* THE EXERCISE *
Reproduce verbatim the lines in the records below, from the line containing "memory of J." through the line containing "e \major \numericTimeSignature \time 3/4 \tempo", inclusive.

-- BEGIN TASK INPUT --

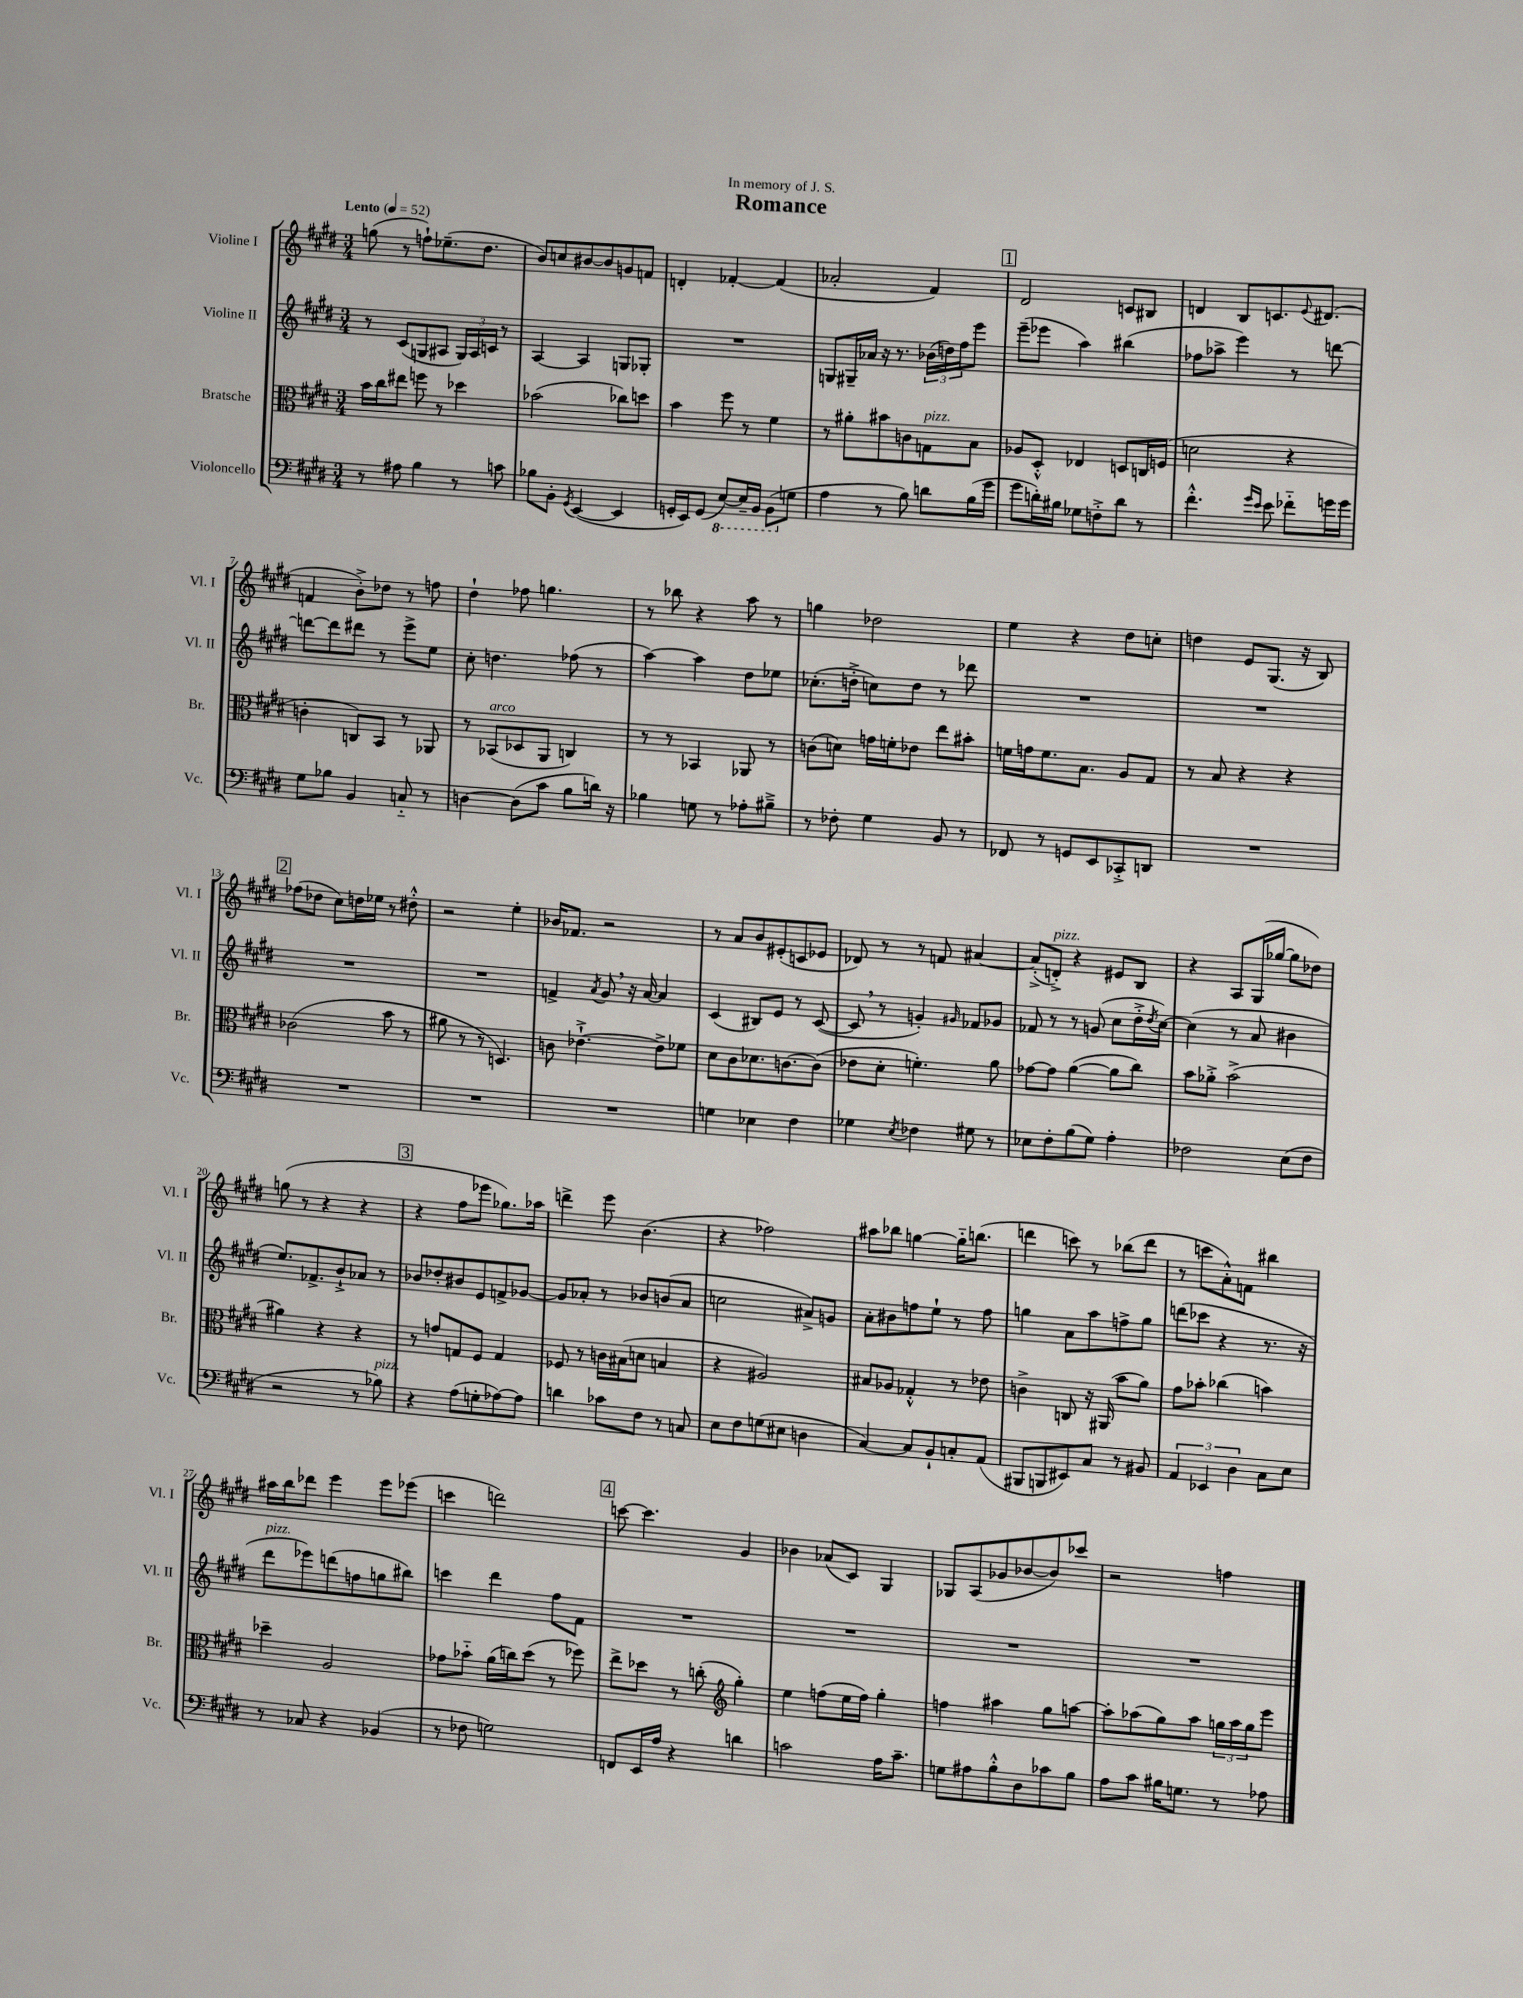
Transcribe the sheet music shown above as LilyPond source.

\header { title = "Romance" dedication = "In memory of J. S." }
<<
\new StaffGroup <<
\new Staff = "s0" \with { instrumentName = "Violine I" shortInstrumentName = "Vl. I" } {
    \clef treble \key e \major \numericTimeSignature \time 3/4 \tempo "Lento" 4 = 52
    g''8( r8 f''8-!) ees''8.--( dis''8. |
    b'8) c''8 bis'8~ bis'8 g'8 f'8 |
    d'4-. fes'4~-. fes'4( |
    aes'2-. fis'4) |
    \mark \markup { \box "1" } dis'2 c'8 bis8 |
    d'4 b8 c'8. \appoggiatura { e'8 } dis'8.( |
    f'4 b'8-.->) des''8 r8 f''8 |
    dis''4-! fes''8 g''4. |
    r8 bes''8 r4 a''8 r8 |
    g''4 des''2 |
    e''4 r4 dis''8 c''8-. |
    d''4 e'8 gis8.( r16 b8) |
    \mark \markup { \box "2" } fes''8( des''8 cis''8) d''16 ees''16 r8 dis''8-.-^ |
    r2 e''4-. |
    bes'16 fes'8. r2 |
    r8 a'8 b'8 eis'8-.( c'8 ees'8 |
    des'8) r8 r8 f'8 ais'4~ |
    ais'8-.->( d'8-.->^\markup { \italic "pizz." }) r4 eis'8 b8 |
    r4 a8 gis16( ges''16~ ges''8 des''8) |
    g''8( r8 r4 r4 |
    \mark \markup { \box "3" } r4 fis''8 ees'''8 ges''8.) aes''16 |
    d'''4-> e'''8 b'4.( |
    r4 fes''2) |
    ais''8 bes''8 g''4~ g''16-_ b''8.( |
    d'''4 c'''8) r8 bes''8( d'''8 |
    r8 c'''8 a'8-.-^) f'8 bis''4 |
    ais''16 b''16 des'''8 e'''4 e'''8 ees'''8( |
    c'''4 d'''2) |
    \mark \markup { \box "4" } c'''8~ c'''4. gis'4 |
    bes'4 aes'8( cis'8) gis4 |
    ges8 a8( ges'8 bes'8~ bes'8) ces'''8 |
    r2 f''4 \bar "|." |
}
\new Staff = "s1" \with { instrumentName = "Violine II" shortInstrumentName = "Vl. II" } {
    \clef treble \key e \major \numericTimeSignature \time 3/4
    r8 cis'8( g8 ais8 \tuplet 3/2 { g16) ais16 c'16 } r8 |
    a4~ a4 g8 ges8-. |
    R2. |
    g8 gis16-- aes'16 r16 r8. \tuplet 3/2 { bes'16( d''16) fis''16 } e'''8 |
    \mark \markup { \box "1" } e'''8--( ees'''8 a''4) bis''4( |
    fes''8 aes''8-> e'''4) r8 d'''8~ |
    d'''8~ d'''8 dis'''8 r8 e'''8-> e''8 |
    cis''8-. d''4. fes''8( r8 |
    a''4~) a''4 dis''8 ees''8 |
    ces''8.-.( d''16-.-> c''8) d''8 r8 des'''8 |
    R2. |
    R2. |
    \mark \markup { \box "2" } R2. |
    R2. |
    f'4-> \acciaccatura { a'8 } gis'8 \breathe r16 a'16~ a'4 |
    cis'4( bis8) e'8 r8 cis'8~( |
    cis'8 \breathe r8 g'4-.) \grace { gis'16 } fes'8 ges'8 |
    fes'8 r8 r8 g'8( cis''8 dis''16-.-> \acciaccatura { dis''8 } cis''16~) |
    cis''4( r8 a'8 bis'4 |
    e''8.) fes'8.-> b'8-!-> aes'8 r8 |
    \mark \markup { \box "3" } bes'8 des''8-. bis'8 e'8 f'8-> ges'8~ |
    ges'8 aes'8-. r8 bes'8 b'8( aes'8 |
    c''2 ais'8->) g'8 |
    a'8-. bis'8 f''8 e''8-! r8 f''8 |
    g''4 a'8 a''8 f''8-> g''8 |
    d'''8( ces'''8 r4 r8. r16 |
    dis'''8^\markup { \italic "pizz." } ees'''8) d'''8( f''8 g''8 bis''8) |
    c'''4 dis'''4 fis''8 fis'8 |
    \mark \markup { \box "4" } R2. |
    R2. |
    R2. |
    R2. \bar "|." |
}
\new Staff = "s2" \with { instrumentName = "Bratsche" shortInstrumentName = "Br." } {
    \clef alto \key e \major \numericTimeSignature \time 3/4
    b'16 cis''16 eis''8 f''8 r8 des''4 |
    bes'2( ces''8) d''8 |
    b'4 fis''8 r8 fis'4 |
    r8 ais'8-. bis'8 c'8 g8^\markup { \italic "pizz." } b8 |
    \mark \markup { \box "1" } aes8 dis8-.-^ ees4 d8 c16 f16( |
    d'2 r4 |
    c'4-. c8) b,8 r8 aes,8 |
    r8 bes,8^\markup { \italic "arco" }( des8 a,8 c4) |
    r8 r8 bes,4 aes,8 r8 |
    c'8( d'8) g'16 f'16-. ees'8 e''8 bis'8-. |
    f'16 g'16 f'8. b8. a8 gis8 |
    r8 b8 r4 r4 |
    \mark \markup { \box "2" } ces'2( b'8 r8 |
    ais'8 r8 r8 d4.) |
    c'8 ees'4.~-!-> ees'8-> fes'8 |
    dis'8 cis'8 des'8. c'8.~ c'8( |
    ees'8 dis'8-. f'4.-.) a'8 |
    ges'8~ ges'8 a'4~( a'8 cis''8) |
    b'8 aes'8-.-> b'2->( |
    ais'4) r4 r4 |
    \mark \markup { \box "3" } r8 g'8 g8 fis8 g4 |
    fes8 r8 c'16 bis16( d'8 b4 |
    r4 ais2) |
    bis8 aes8 ges4-.-^ r8 ees'8 |
    c'4-> c8 r16 ais,16( b'8 a'8) |
    gis'8 bes'8-. ces''4( b'4) |
    des''4-- a2 |
    ges'8 bes'8-_ a'16( c''16) dis''8( r8 fes''8) |
    \mark \markup { \box "4" } e''8-> des''8 r8 c''8-.( \clef treble gis''4-.) |
    e''4 f''8( e''16 f''16) gis''4-. |
    f''4 ais''4 gis''8 a''8~ |
    a''8-. aes''8( gis''8) aes''8 \tuplet 3/2 { g''16 aes''16 g''16 } e'''8 \bar "|." |
}
\new Staff = "s3" \with { instrumentName = "Violoncello" shortInstrumentName = "Vc." } {
    \clef bass \key e \major \numericTimeSignature \time 3/4
    r8 ais8 b4 r8 c'8 |
    bes8 b,8-. \acciaccatura { gis,8 } e,4~( e,4 |
    g,16-. e,16) g,8( \ottava #-1 e,8~) e,16-- b,,16 b,,8( \ottava #0 g8 |
    a4 r8 b8) d'8 b16( gis'16 |
    \mark \markup { \box "1" } gis'8 d'16-.) bis16 ges8 f8-.-> d'8 r8 |
    fis'4.-.-^ \grace { gis'16 e'16 } e'8 fes'8-_ g'16 g'16 |
    gis8 bes8 b,4 c8-_ r8 |
    d4~ d8( cis'8 b8 d'16) r16 |
    bes4 g8 r8 aes8-. bis8---> |
    r8 fes8-. gis4 b,8 r8 |
    fes,8 r8 g,8 e,8 ces,8-.-> d,8 |
    R2. |
    \mark \markup { \box "2" } R2. |
    R2. |
    R2. |
    g4 ees4 fis4 |
    ges4 \acciaccatura { e8 } fes4 gis8 r8 |
    ees8 fis8-. b8( gis8) a4-. |
    fes2 e8( fes8 |
    r2 r8 bes8^\markup { \italic "pizz." }) |
    \mark \markup { \box "3" } r4 a8( g8-. aes8~) aes8 |
    d'4 ces'8 fis8 r8 c8 |
    e8 fis8 g8( eis8 d4 |
    cis4~) cis8 b,8-! c8-. a,8( |
    bis,,8 b,,8 eis,8) cis8 r8 bis,8 |
    \tuplet 3/2 { a,4 ees,4 dis4 } cis8 e8 |
    r8 ces8 r4 bes,4( |
    r8 fes8 g2) |
    \mark \markup { \box "4" } f,8 e,16 a16 r4 d'4 |
    c'2 a16 c'8.-- |
    g8 ais8 b8-.-^ dis8 ces'8 b8 |
    a8 cis'8 bis16 g8. r8 aes8 \bar "|." |
}
>>
>>
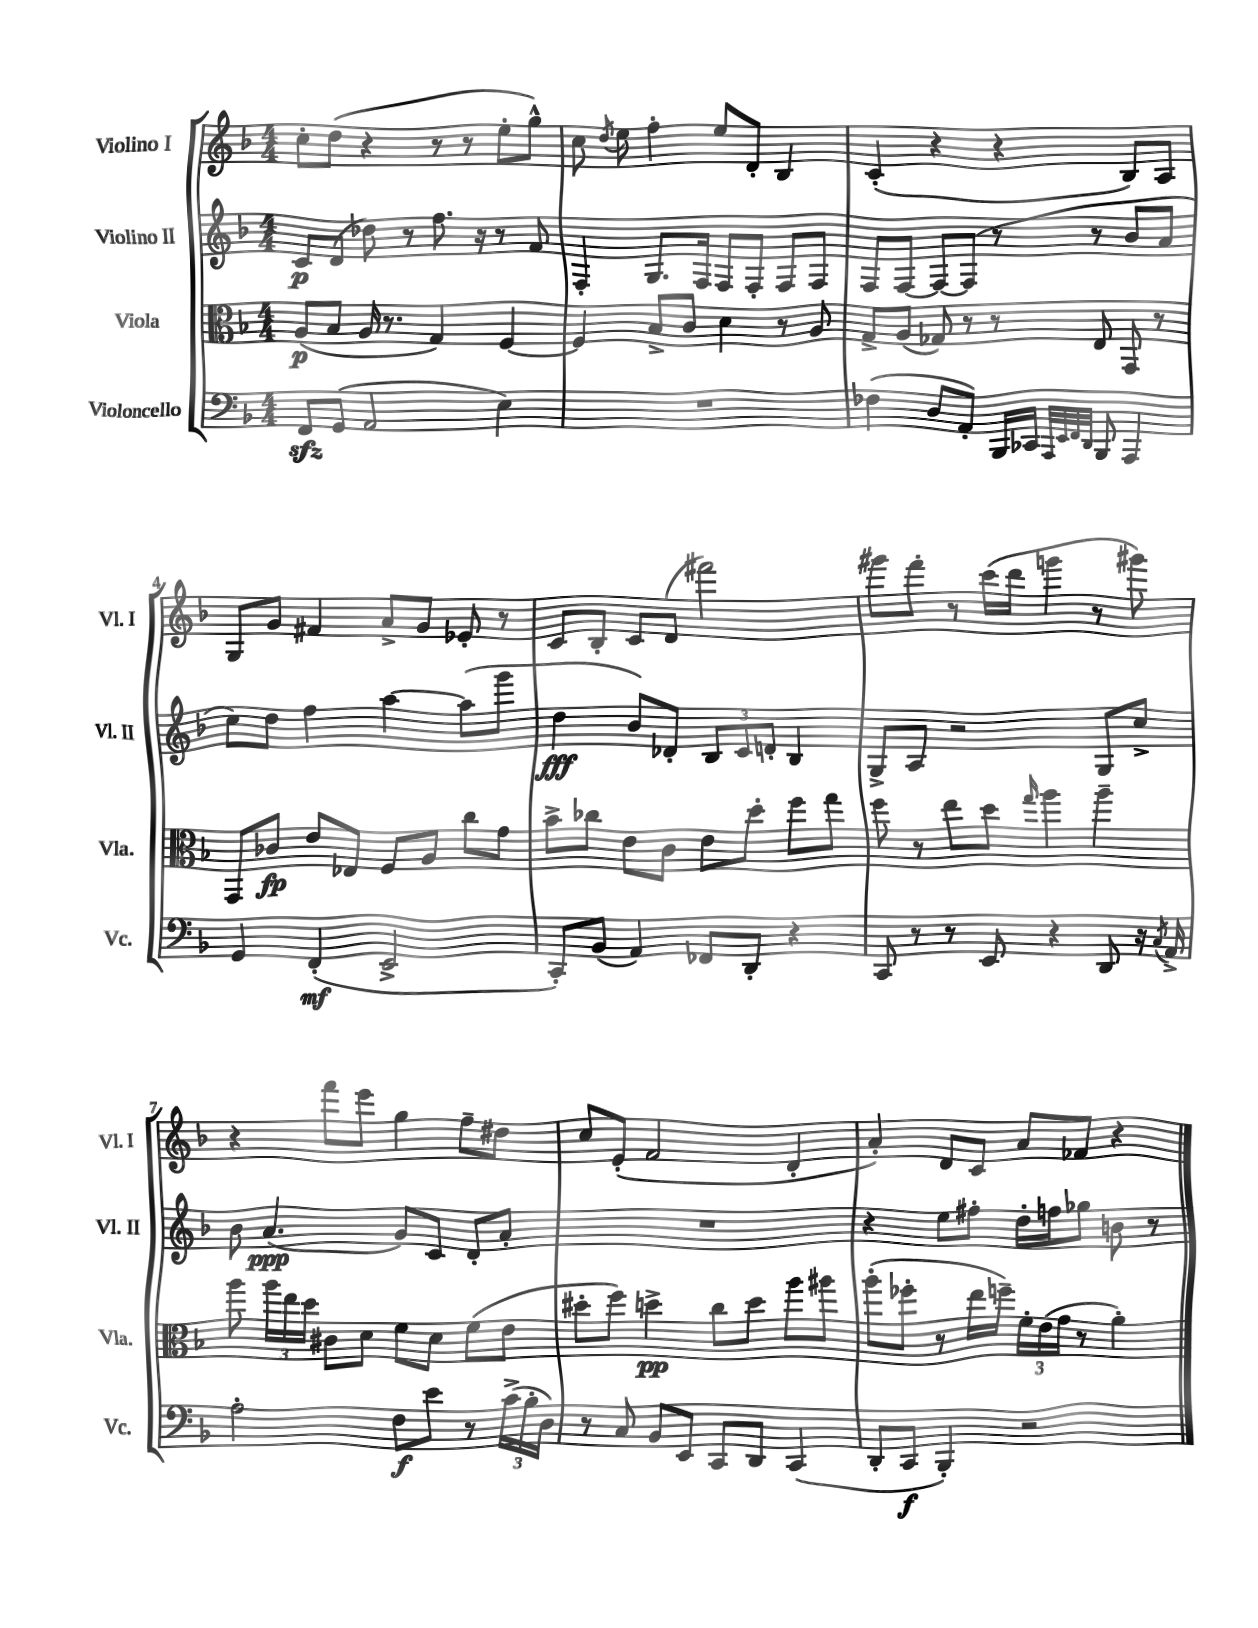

-- END TASK INPUT --

* TASK RESPONSE *
\header { title = "Romance" dedication = "In memory of J. S." }
<<
\new StaffGroup <<
\new Staff = "s0" \with { instrumentName = "Violine I" shortInstrumentName = "Vl. I" } {
    \clef treble \key e \major \numericTimeSignature \time 3/4 \tempo "Lento" 4 = 52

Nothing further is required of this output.